Start of DATA EXTRACTS

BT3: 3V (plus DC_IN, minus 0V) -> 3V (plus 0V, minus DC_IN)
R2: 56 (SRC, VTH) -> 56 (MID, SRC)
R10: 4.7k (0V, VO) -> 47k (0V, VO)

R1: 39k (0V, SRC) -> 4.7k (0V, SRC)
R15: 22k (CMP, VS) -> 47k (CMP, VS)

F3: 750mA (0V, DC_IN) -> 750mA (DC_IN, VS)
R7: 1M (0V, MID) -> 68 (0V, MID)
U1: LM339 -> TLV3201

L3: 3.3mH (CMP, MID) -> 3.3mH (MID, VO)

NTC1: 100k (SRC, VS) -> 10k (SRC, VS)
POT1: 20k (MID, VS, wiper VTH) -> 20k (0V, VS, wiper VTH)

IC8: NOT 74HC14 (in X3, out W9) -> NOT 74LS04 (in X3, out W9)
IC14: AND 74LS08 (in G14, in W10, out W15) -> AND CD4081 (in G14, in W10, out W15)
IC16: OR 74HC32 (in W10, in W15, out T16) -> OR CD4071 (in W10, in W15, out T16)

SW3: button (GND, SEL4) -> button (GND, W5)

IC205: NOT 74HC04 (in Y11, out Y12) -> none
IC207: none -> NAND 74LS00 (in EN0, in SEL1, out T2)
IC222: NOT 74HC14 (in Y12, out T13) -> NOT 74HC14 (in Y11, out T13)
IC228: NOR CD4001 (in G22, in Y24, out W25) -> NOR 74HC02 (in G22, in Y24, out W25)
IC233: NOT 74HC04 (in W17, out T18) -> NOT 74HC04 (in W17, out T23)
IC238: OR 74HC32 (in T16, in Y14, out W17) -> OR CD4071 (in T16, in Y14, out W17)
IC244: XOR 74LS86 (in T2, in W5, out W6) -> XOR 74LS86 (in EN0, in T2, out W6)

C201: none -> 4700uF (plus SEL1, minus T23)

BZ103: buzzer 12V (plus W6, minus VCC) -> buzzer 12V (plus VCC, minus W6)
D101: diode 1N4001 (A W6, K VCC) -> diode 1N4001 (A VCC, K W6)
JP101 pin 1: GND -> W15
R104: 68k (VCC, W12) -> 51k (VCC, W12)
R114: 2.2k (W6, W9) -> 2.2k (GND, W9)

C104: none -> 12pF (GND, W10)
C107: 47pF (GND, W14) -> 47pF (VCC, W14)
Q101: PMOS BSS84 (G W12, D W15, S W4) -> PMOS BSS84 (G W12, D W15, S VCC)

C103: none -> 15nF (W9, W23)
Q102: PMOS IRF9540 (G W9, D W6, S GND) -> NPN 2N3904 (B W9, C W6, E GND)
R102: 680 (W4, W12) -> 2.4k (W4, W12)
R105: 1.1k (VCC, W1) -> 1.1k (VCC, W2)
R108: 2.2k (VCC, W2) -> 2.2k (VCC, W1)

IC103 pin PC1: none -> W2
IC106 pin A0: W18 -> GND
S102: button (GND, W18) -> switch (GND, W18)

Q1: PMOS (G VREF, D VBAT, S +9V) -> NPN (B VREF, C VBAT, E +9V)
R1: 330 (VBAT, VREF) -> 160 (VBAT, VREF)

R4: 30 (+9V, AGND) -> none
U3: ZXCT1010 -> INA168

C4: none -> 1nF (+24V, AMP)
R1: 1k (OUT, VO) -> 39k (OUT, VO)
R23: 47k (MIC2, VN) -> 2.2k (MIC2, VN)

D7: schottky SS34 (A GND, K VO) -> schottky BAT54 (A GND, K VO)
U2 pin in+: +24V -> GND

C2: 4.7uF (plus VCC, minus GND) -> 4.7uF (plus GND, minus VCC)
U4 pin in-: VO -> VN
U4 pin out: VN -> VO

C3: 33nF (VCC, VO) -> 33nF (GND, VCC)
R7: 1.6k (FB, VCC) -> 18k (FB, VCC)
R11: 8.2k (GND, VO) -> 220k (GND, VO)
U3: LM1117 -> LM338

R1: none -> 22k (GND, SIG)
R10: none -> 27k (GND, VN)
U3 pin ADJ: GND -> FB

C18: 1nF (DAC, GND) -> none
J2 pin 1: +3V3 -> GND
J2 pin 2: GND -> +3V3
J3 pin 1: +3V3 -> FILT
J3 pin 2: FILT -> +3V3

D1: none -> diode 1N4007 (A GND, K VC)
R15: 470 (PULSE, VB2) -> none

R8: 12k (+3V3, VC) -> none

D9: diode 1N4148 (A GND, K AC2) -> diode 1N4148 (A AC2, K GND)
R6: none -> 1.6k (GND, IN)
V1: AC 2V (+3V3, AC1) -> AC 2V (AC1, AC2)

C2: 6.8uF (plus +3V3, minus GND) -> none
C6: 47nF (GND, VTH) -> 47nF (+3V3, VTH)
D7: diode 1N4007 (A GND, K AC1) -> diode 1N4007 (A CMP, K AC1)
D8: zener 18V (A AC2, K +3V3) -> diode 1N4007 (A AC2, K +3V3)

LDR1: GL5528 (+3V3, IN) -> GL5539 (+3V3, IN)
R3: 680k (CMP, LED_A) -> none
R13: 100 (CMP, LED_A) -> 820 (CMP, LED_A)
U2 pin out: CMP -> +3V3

End of DATA EXTRACTS

→ WORK INSTRUCTIONS: The response should be the lines from the one containing "D8: zener 18V" through the last line of the data, set down exactly and with no other line.

→ RESULT OF THE TASK:
D8: zener 18V (A AC2, K +3V3) -> diode 1N4007 (A AC2, K +3V3)

LDR1: GL5528 (+3V3, IN) -> GL5539 (+3V3, IN)
R3: 680k (CMP, LED_A) -> none
R13: 100 (CMP, LED_A) -> 820 (CMP, LED_A)
U2 pin out: CMP -> +3V3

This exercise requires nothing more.